What you are asked to do: Write out exactly the lines from the one containing "(196, 315) = (216, 511): blue" to the end of the material, both ends included, and nothing else. Leave pictures out.

Dataset extract:
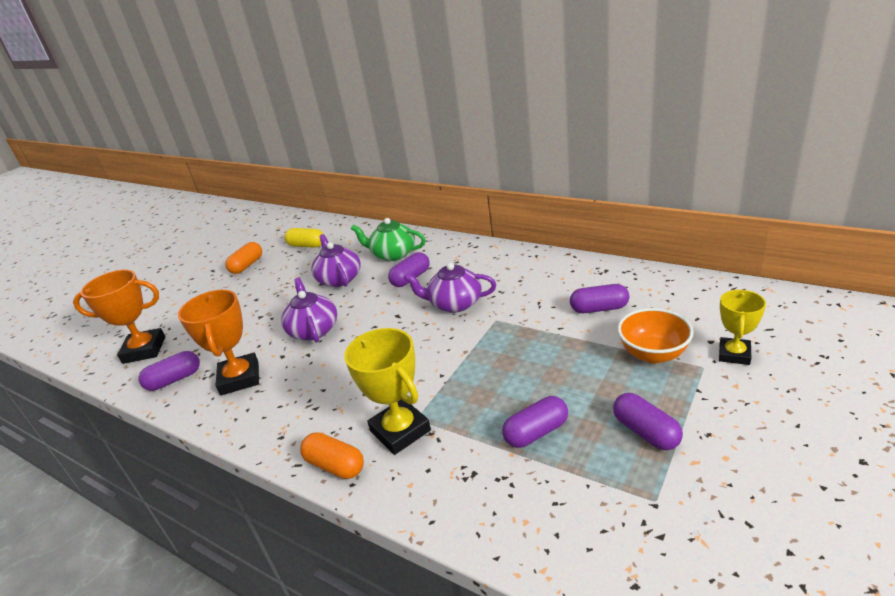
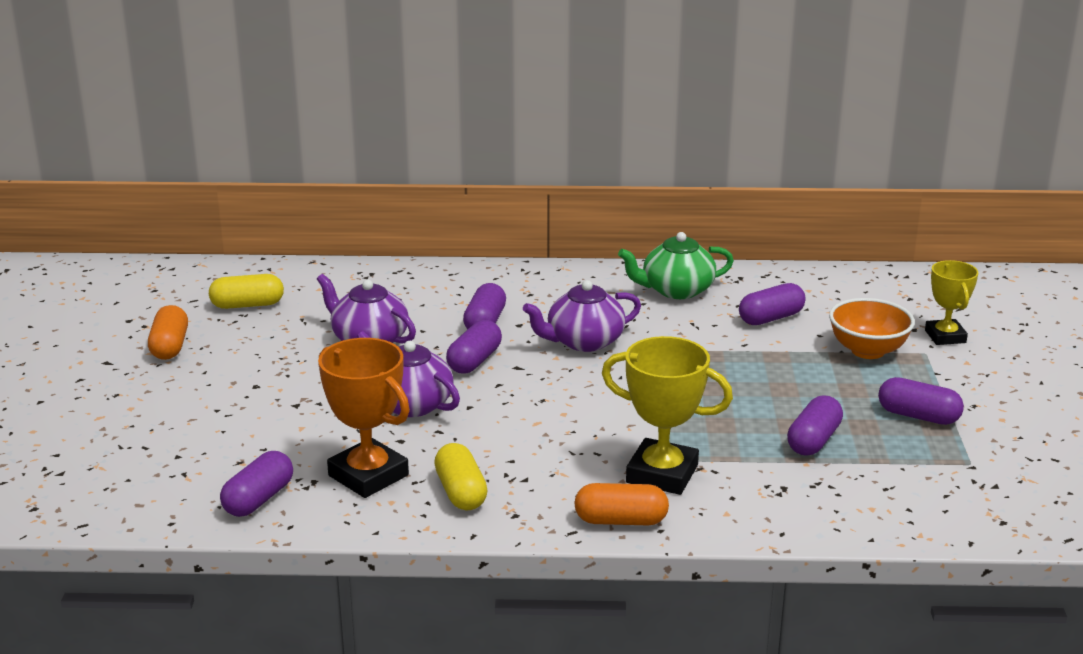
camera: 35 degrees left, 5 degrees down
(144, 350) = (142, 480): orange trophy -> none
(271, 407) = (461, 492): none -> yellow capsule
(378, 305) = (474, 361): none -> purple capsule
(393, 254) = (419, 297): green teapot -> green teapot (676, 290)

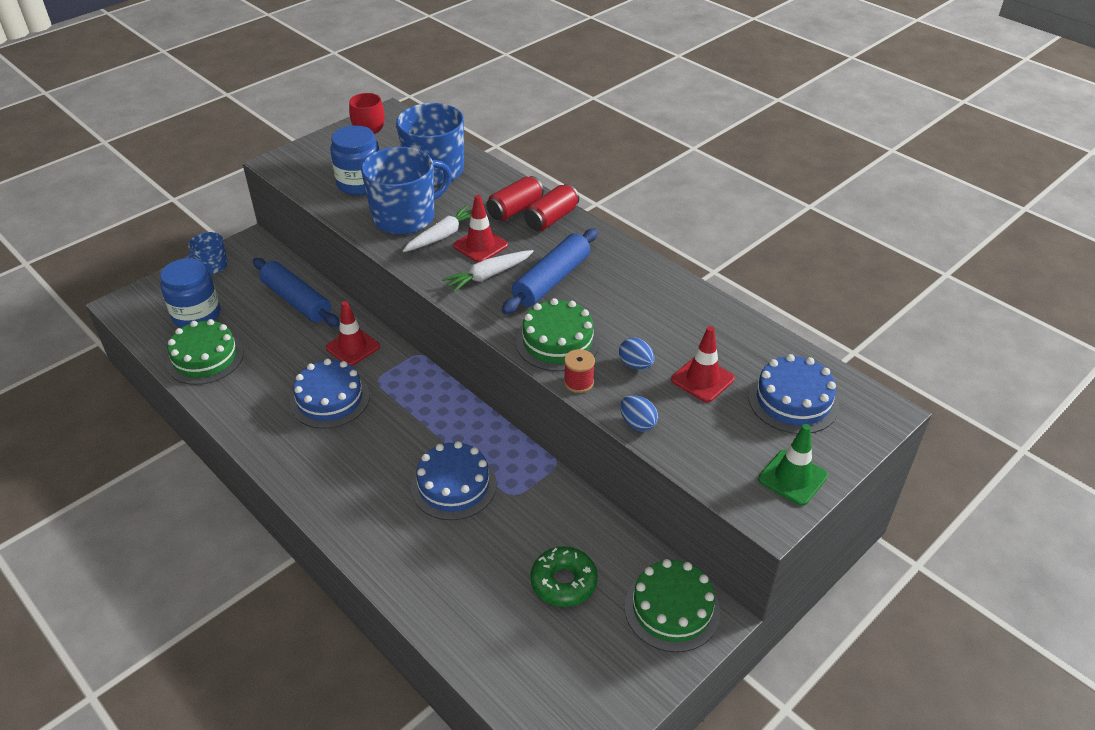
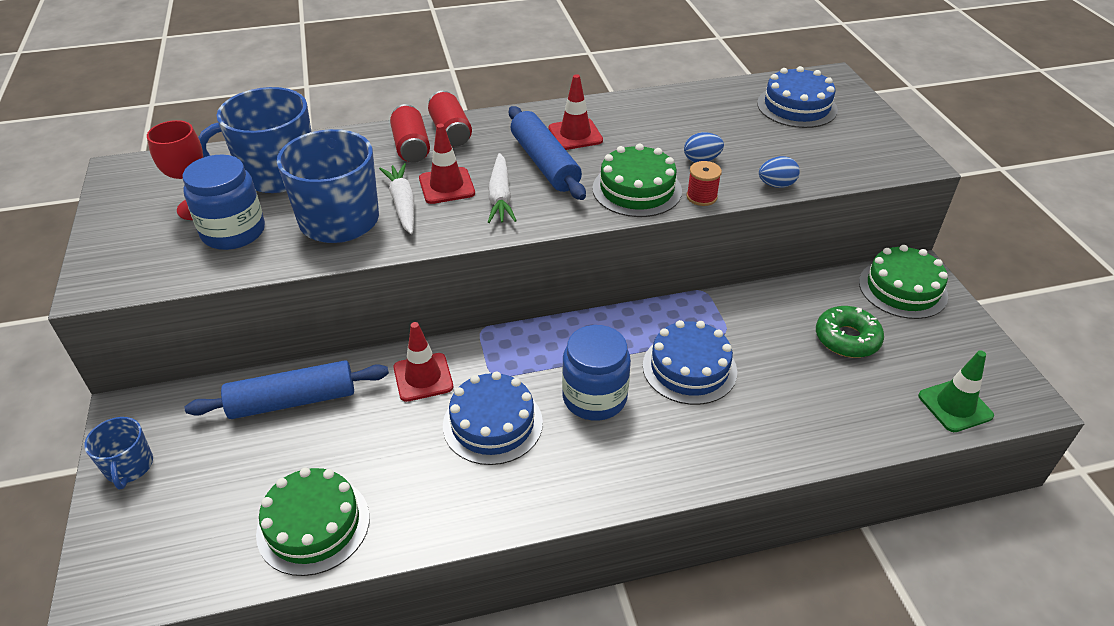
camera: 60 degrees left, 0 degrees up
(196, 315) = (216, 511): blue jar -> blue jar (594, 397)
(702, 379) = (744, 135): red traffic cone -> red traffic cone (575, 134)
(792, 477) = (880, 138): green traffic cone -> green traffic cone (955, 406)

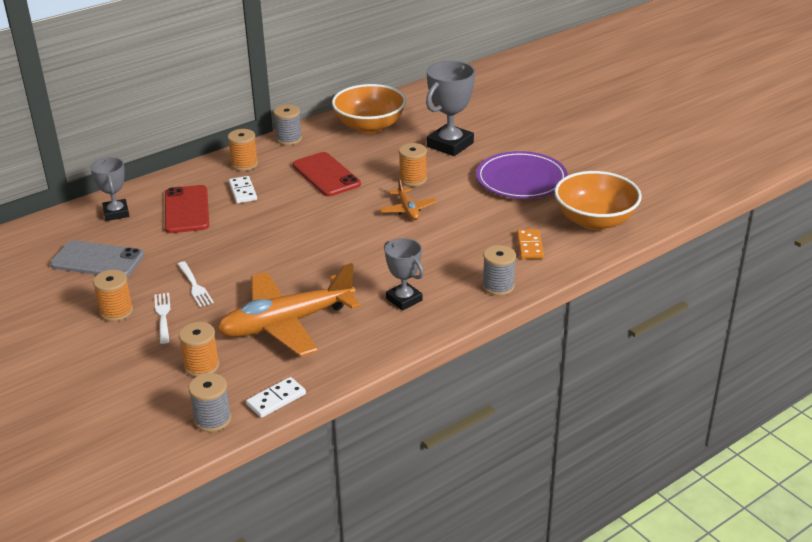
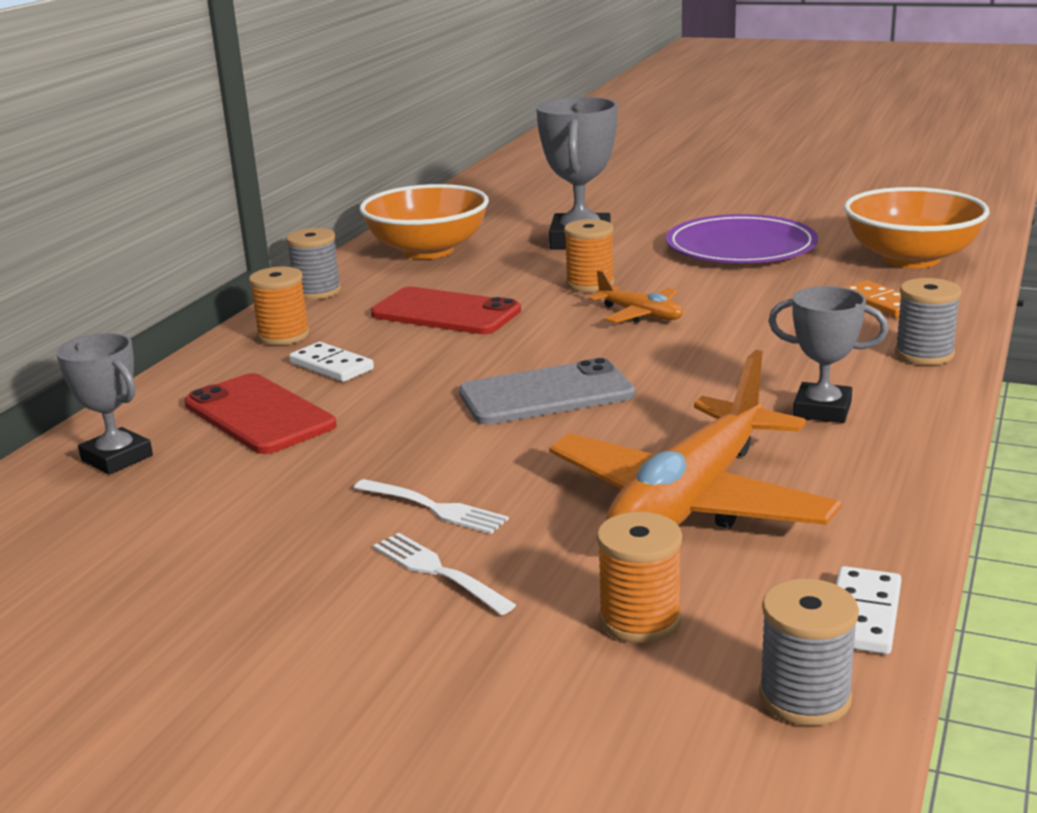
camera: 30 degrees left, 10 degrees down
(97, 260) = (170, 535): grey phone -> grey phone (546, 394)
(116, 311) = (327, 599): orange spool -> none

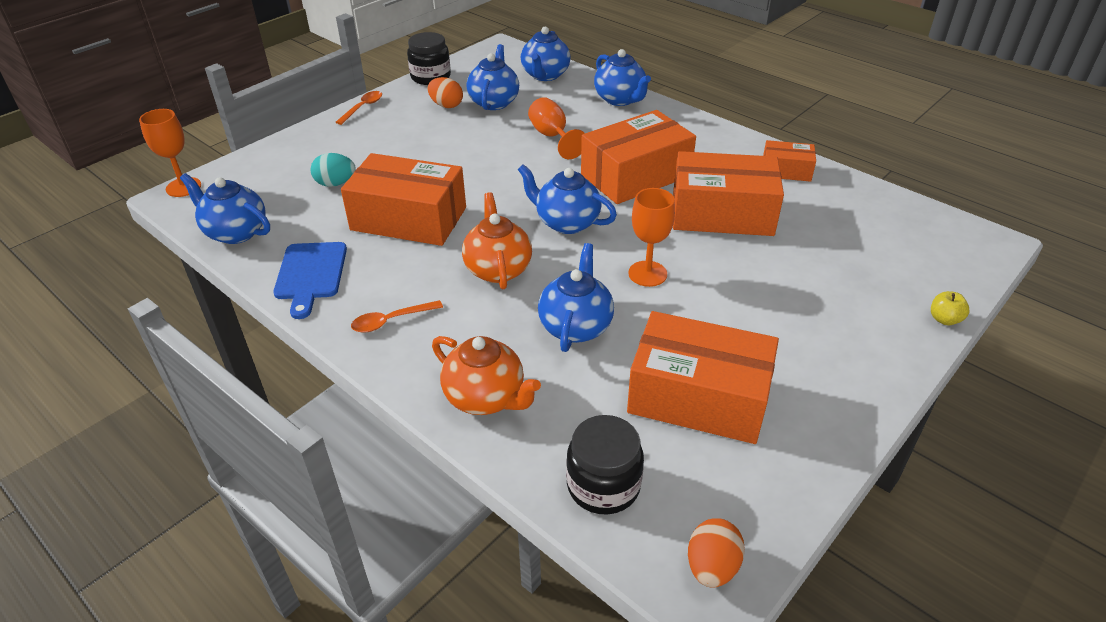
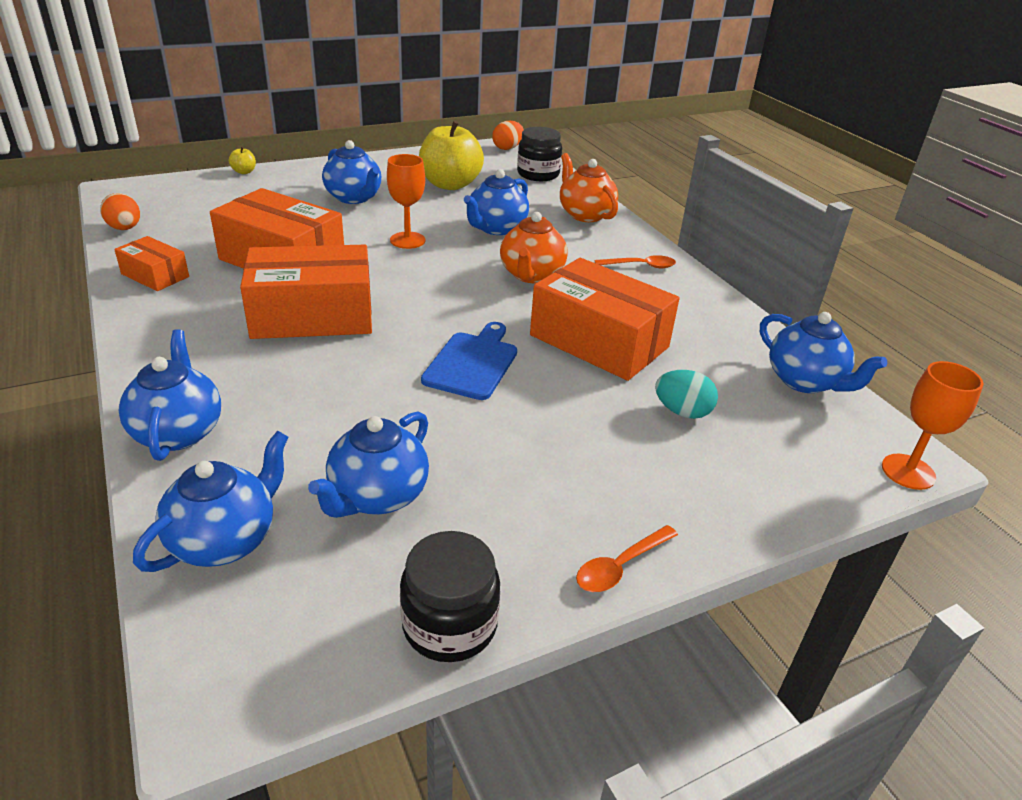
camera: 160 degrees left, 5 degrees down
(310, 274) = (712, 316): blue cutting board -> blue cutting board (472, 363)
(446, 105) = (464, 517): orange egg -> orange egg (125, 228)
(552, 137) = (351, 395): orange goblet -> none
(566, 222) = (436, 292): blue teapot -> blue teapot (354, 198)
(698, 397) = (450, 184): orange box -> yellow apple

Completed exercise:
(196, 315) = (216, 511): blue jar -> blue jar (594, 397)
(702, 379) = (744, 135): red traffic cone -> red traffic cone (575, 134)
(792, 477) = (880, 138): green traffic cone -> green traffic cone (955, 406)

camera: 30 degrees left, 10 degrees down
(97, 260) = (170, 535): grey phone -> grey phone (546, 394)
(116, 311) = (327, 599): orange spool -> none

camera: 160 degrees left, 5 degrees down
(310, 274) = (712, 316): blue cutting board -> blue cutting board (472, 363)
(446, 105) = (464, 517): orange egg -> orange egg (125, 228)
(552, 137) = (351, 395): orange goblet -> none
(566, 222) = (436, 292): blue teapot -> blue teapot (354, 198)
(698, 397) = (450, 184): orange box -> yellow apple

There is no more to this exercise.